> _About this exercise_: Keep to one stretch of the data below, the lines from the one with "(330, 279) = (331, 284): blue" up to and including the one with "(508, 290) = (490, 361): black", and return that stretch exactly.
──────── Data provided ────────
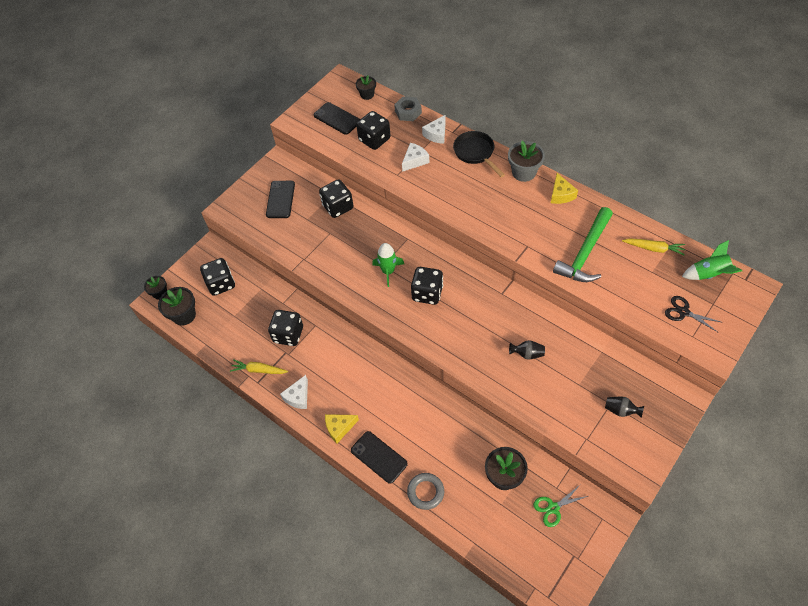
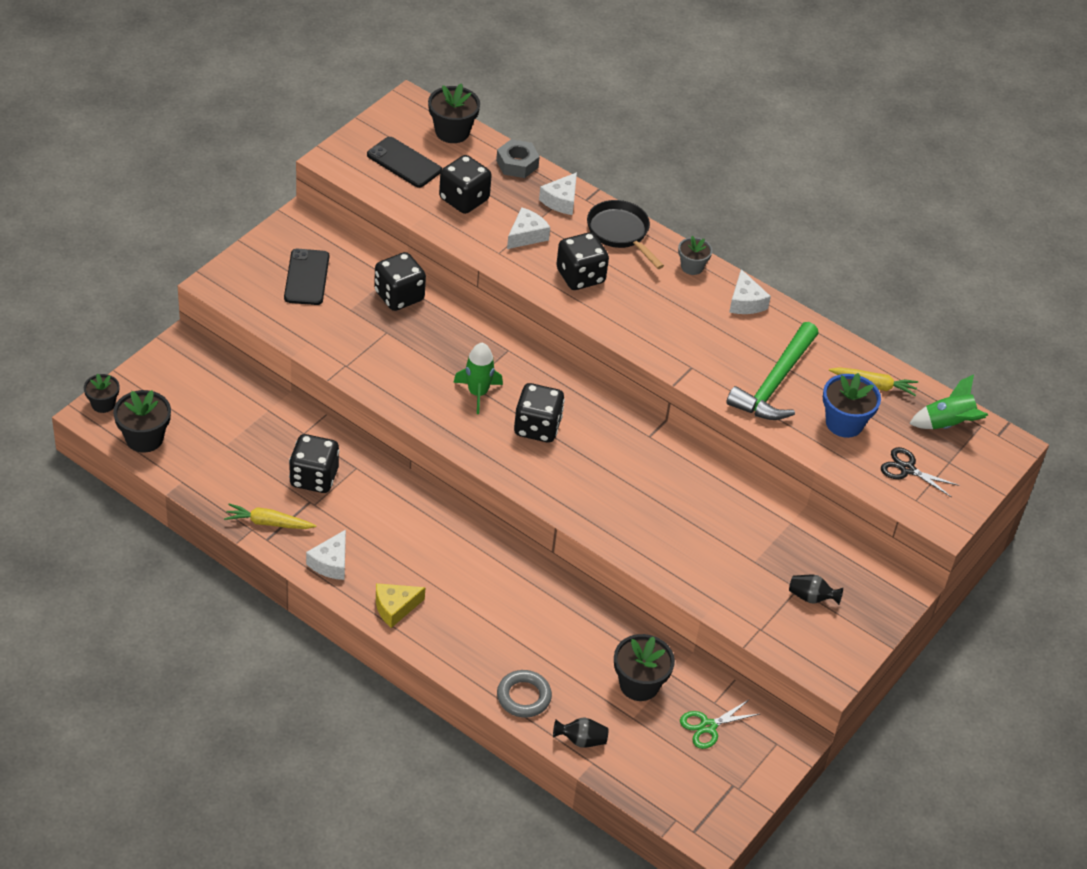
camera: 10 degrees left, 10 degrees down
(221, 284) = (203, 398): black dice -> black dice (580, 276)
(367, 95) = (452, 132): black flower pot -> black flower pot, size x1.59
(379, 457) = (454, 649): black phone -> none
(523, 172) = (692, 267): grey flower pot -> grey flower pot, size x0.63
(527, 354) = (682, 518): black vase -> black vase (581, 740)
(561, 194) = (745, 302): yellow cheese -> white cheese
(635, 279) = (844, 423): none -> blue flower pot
────────
──────── Data provided ────────
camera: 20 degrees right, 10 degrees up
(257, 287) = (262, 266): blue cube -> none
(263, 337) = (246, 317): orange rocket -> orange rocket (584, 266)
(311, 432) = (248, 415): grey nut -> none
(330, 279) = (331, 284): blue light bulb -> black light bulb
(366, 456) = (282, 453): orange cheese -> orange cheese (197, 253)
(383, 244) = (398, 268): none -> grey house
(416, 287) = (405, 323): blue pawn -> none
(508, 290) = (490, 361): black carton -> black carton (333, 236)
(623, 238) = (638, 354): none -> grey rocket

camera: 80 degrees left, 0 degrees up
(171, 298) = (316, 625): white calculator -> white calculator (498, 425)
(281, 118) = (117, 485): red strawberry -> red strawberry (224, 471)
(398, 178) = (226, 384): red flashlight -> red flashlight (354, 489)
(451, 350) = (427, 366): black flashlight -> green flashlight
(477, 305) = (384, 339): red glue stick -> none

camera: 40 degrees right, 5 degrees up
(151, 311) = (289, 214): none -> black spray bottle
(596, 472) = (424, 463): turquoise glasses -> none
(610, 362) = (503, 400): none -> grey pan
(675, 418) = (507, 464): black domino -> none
────────
> _Written answer_:
(330, 279) = (331, 284): blue light bulb -> black light bulb
(366, 456) = (282, 453): orange cheese -> orange cheese (197, 253)
(383, 244) = (398, 268): none -> grey house
(416, 287) = (405, 323): blue pawn -> none
(508, 290) = (490, 361): black carton -> black carton (333, 236)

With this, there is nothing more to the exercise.